(Records from a dataset)
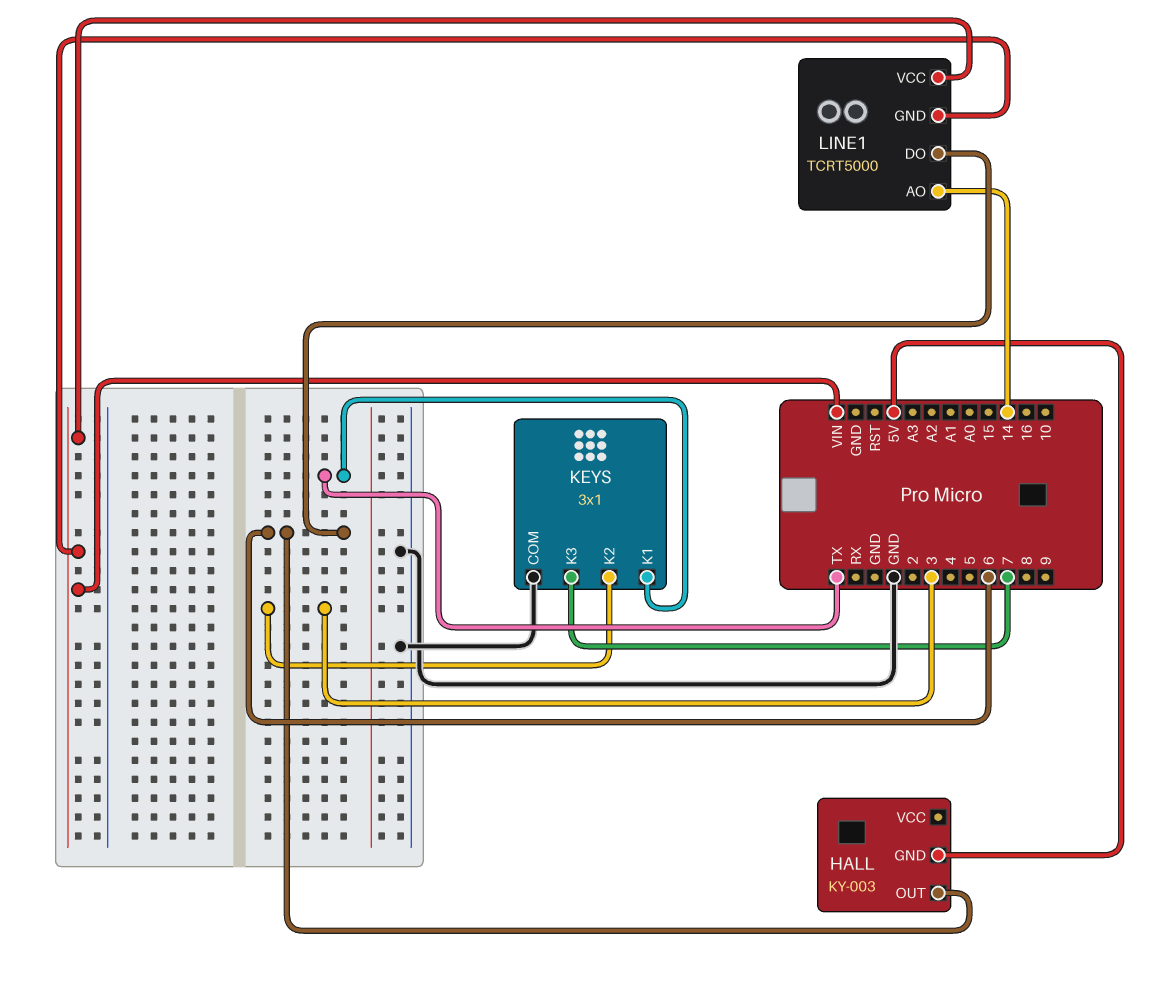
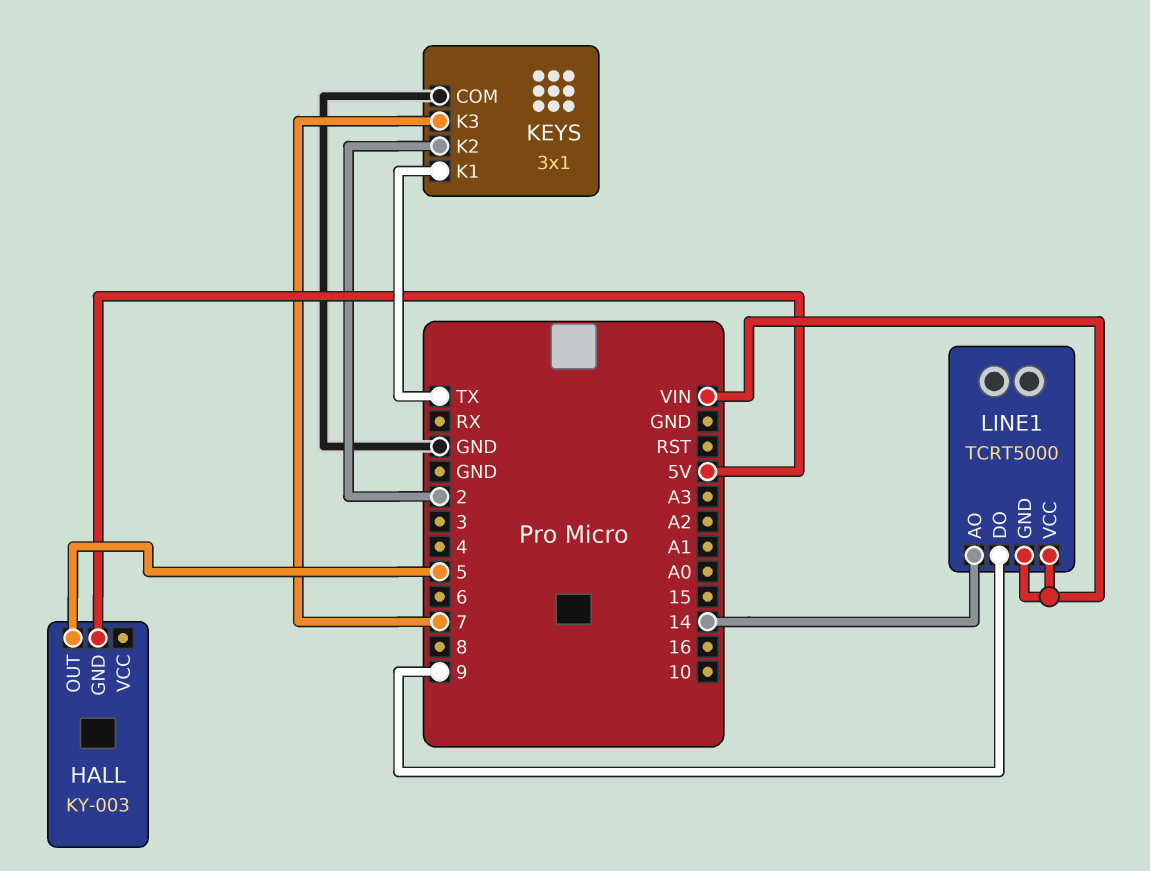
HALL pin OUT: 6 -> 5
KEYS pin K2: 3 -> 2
LINE1 pin DO: 6 -> 9

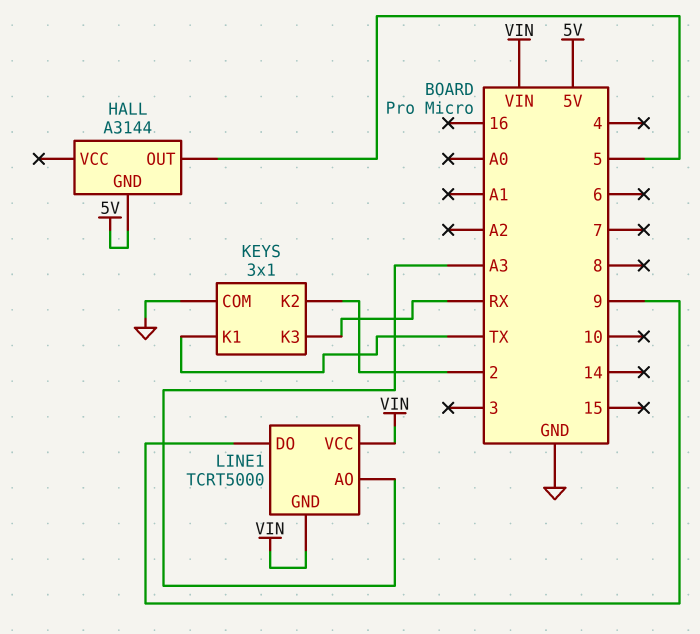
HALL: KY-003 -> A3144
KEYS pin K3: 7 -> RX
LINE1 pin AO: 14 -> A3

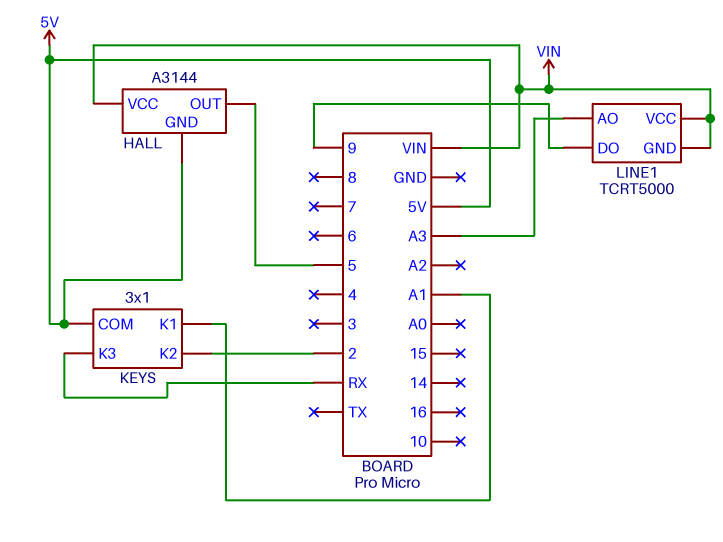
HALL pin VCC: none -> VIN
KEYS pin COM: GND -> 5V
KEYS pin K1: TX -> A1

TASK INSTRUCTIONS:
Reproduce the data above verbatim, minus any images.

EXERCISE OUTPUT:
HALL pin OUT: 6 -> 5
KEYS pin K2: 3 -> 2
LINE1 pin DO: 6 -> 9

HALL: KY-003 -> A3144
KEYS pin K3: 7 -> RX
LINE1 pin AO: 14 -> A3

HALL pin VCC: none -> VIN
KEYS pin COM: GND -> 5V
KEYS pin K1: TX -> A1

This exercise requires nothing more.